TASK INSTRUCTIONS = Output the listing below verbatim, without images.

SOURCE INFORMATION =
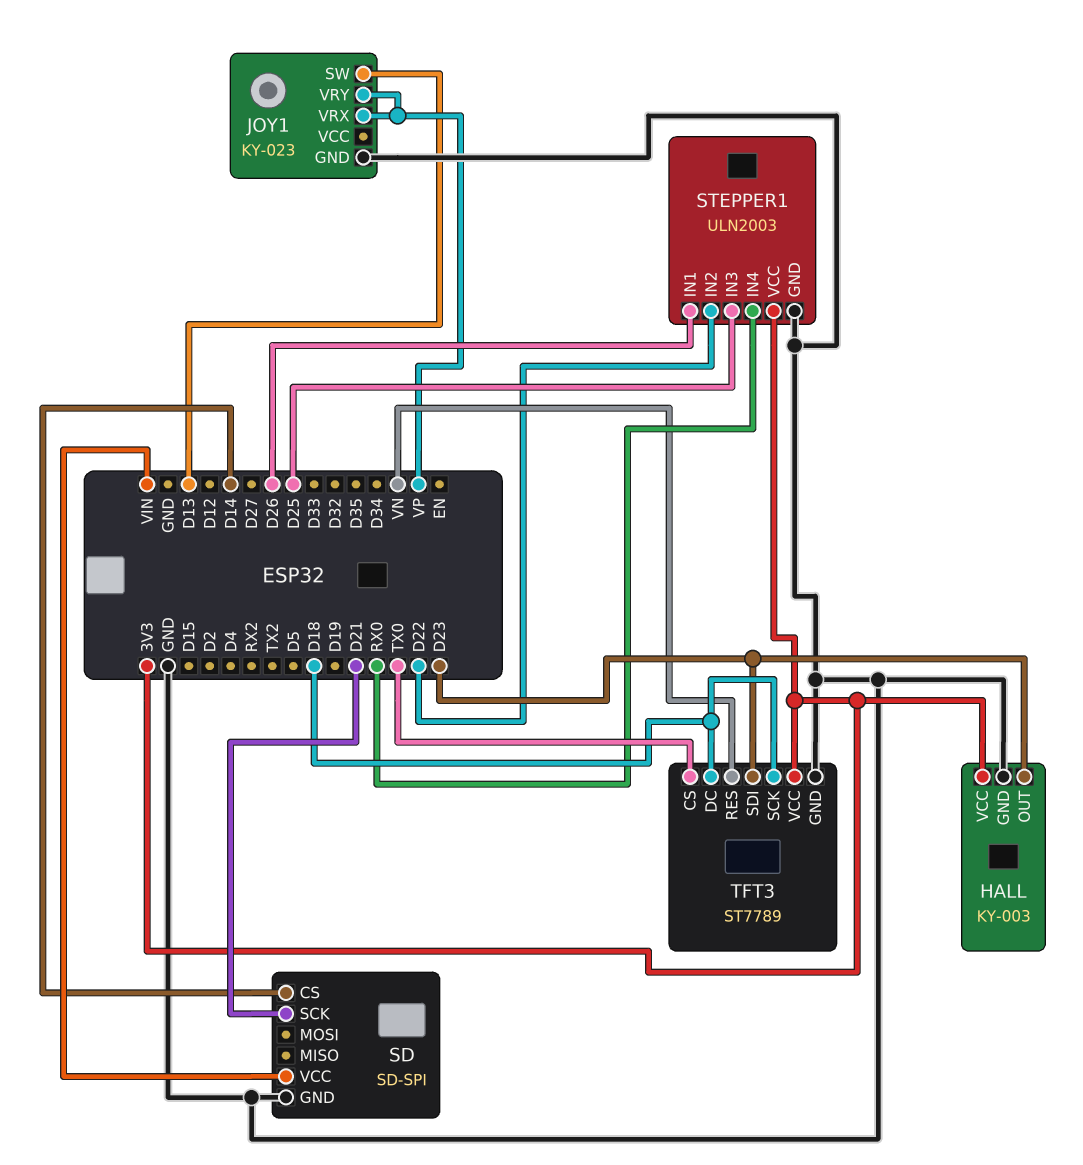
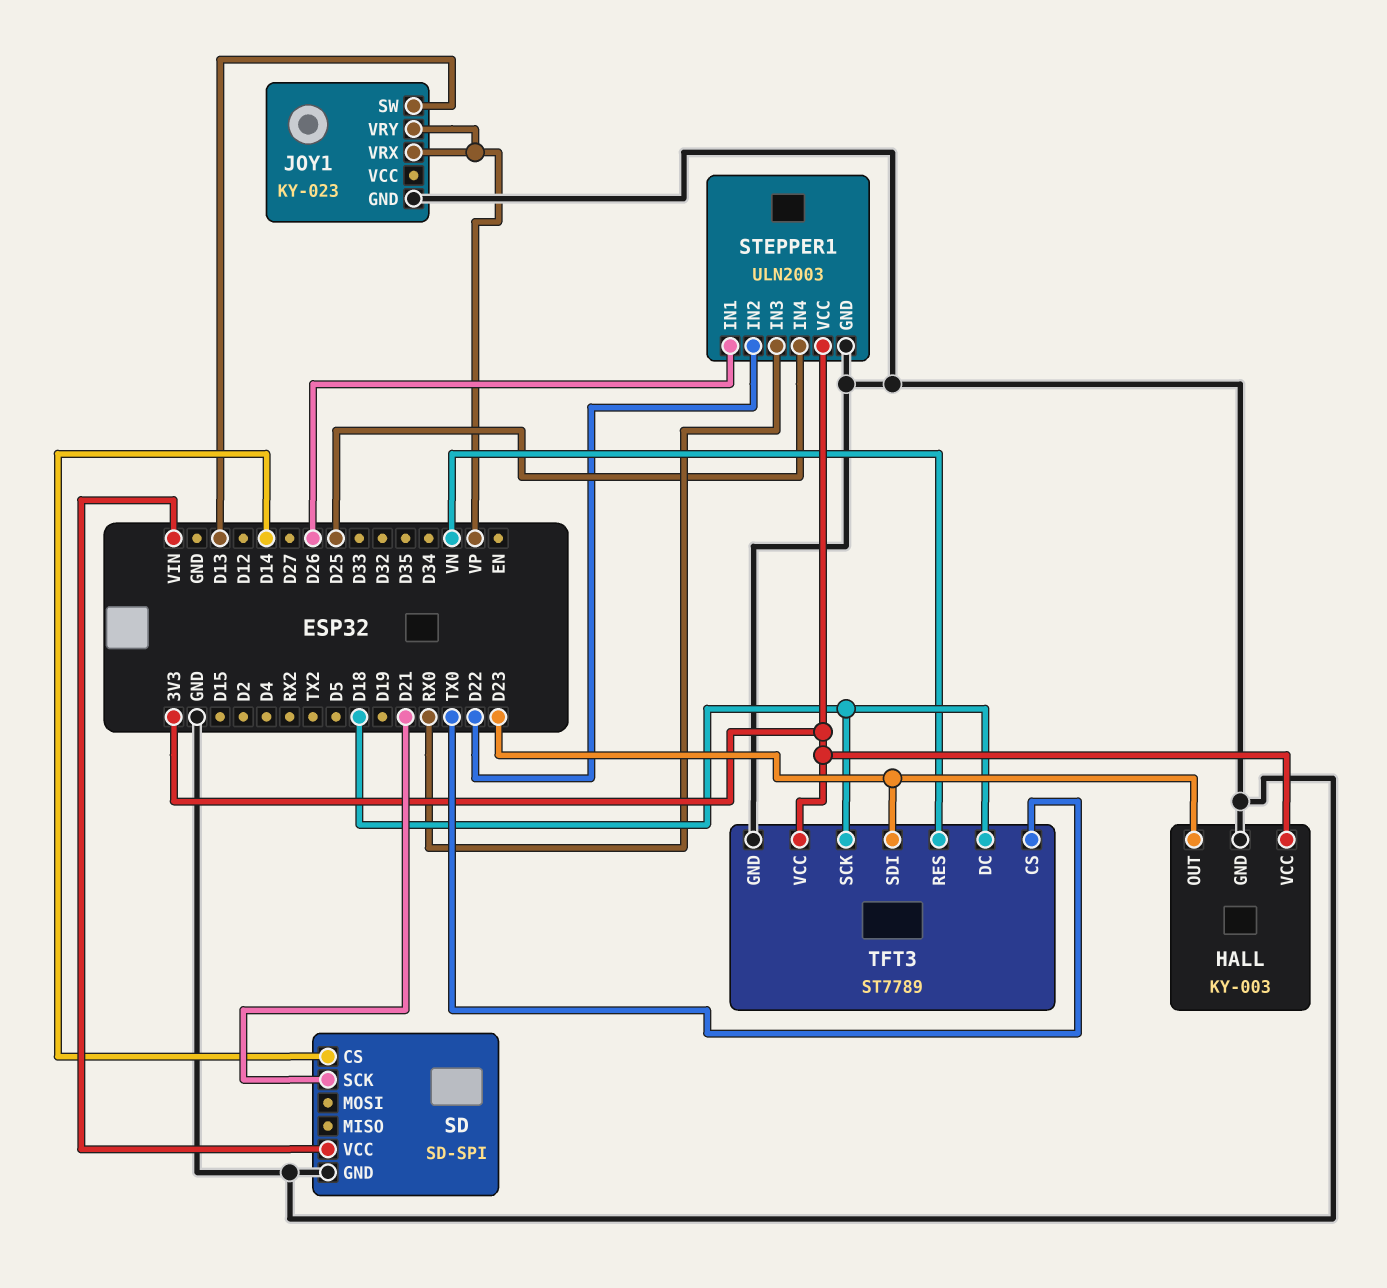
STEPPER1 pin IN3: D25 -> RX0
STEPPER1 pin IN4: RX0 -> D25

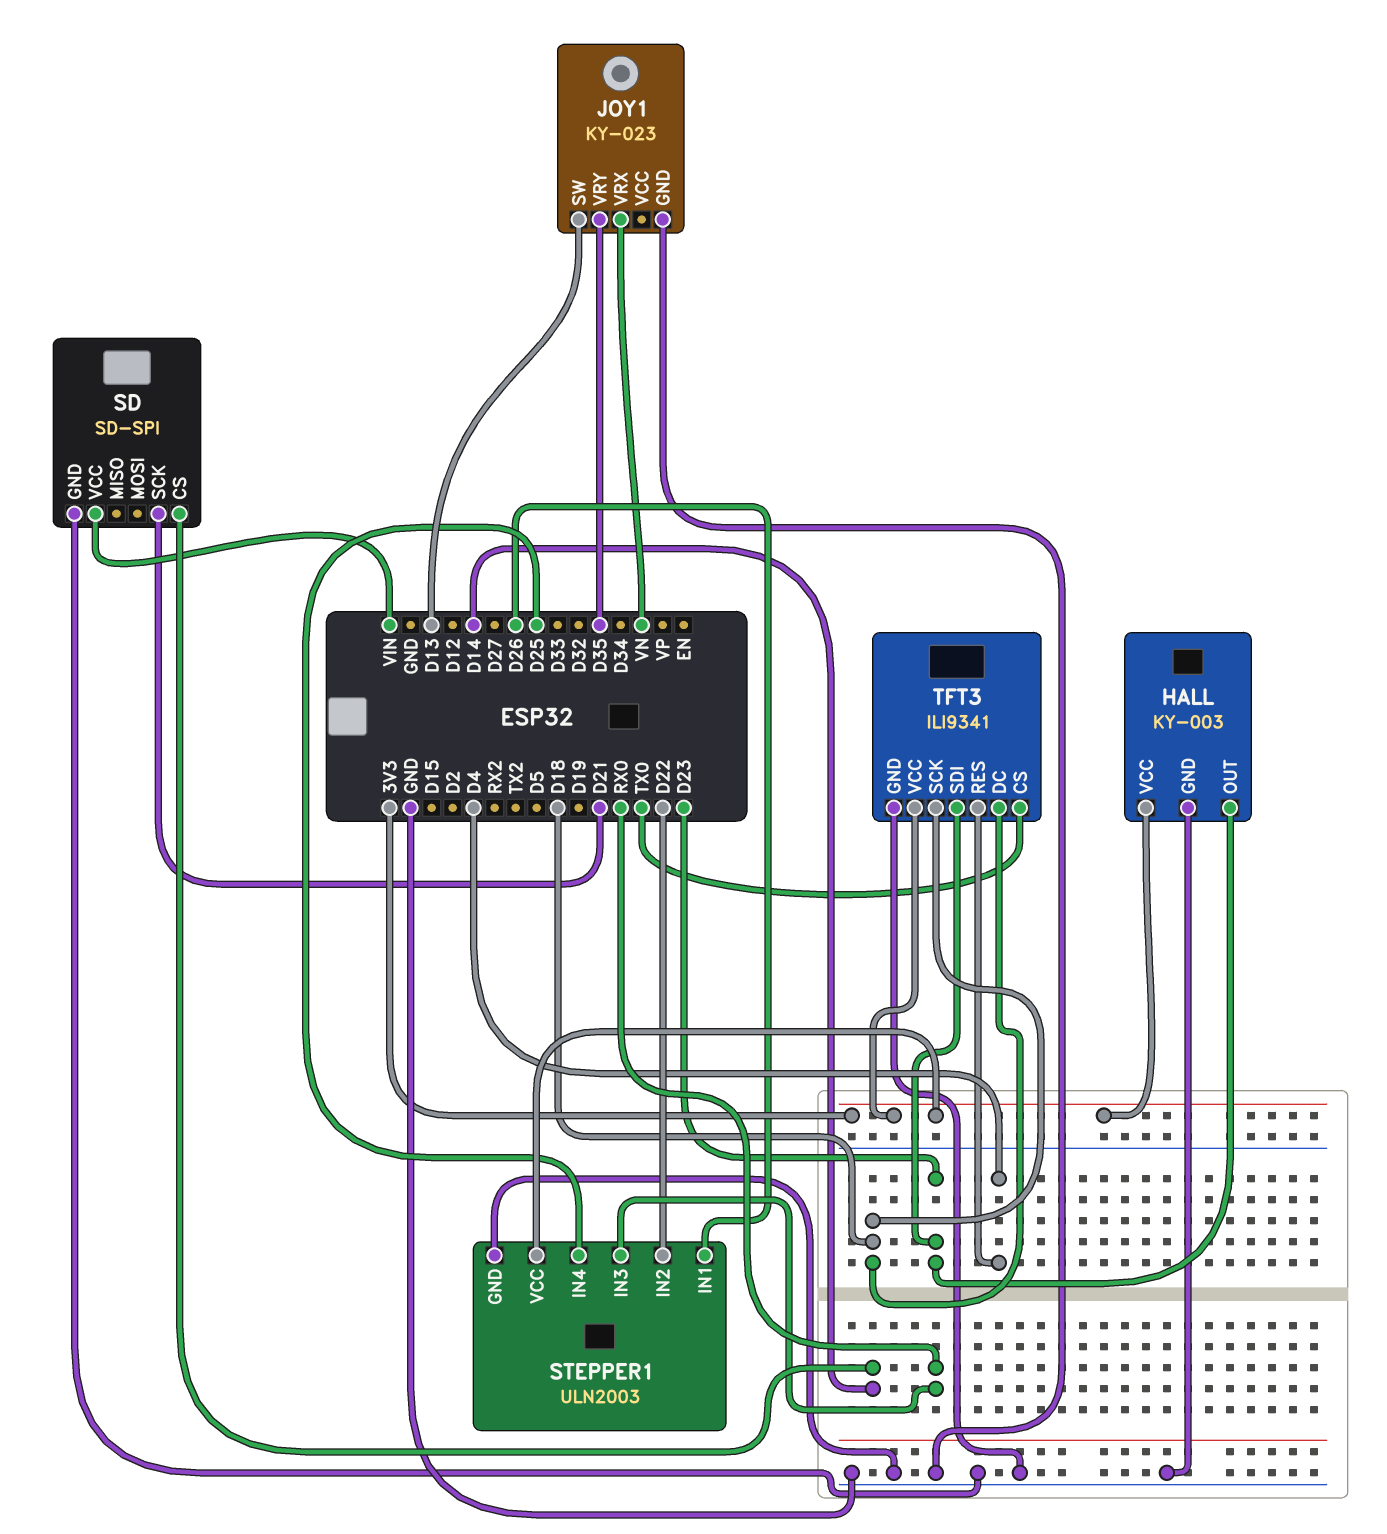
JOY1 pin VRX: VP -> VN
JOY1 pin VRY: VP -> D35
TFT3: ST7789 -> ILI9341
TFT3 pin RES: VN -> D4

RESPONSE TO THIS TASK =
STEPPER1 pin IN3: D25 -> RX0
STEPPER1 pin IN4: RX0 -> D25

JOY1 pin VRX: VP -> VN
JOY1 pin VRY: VP -> D35
TFT3: ST7789 -> ILI9341
TFT3 pin RES: VN -> D4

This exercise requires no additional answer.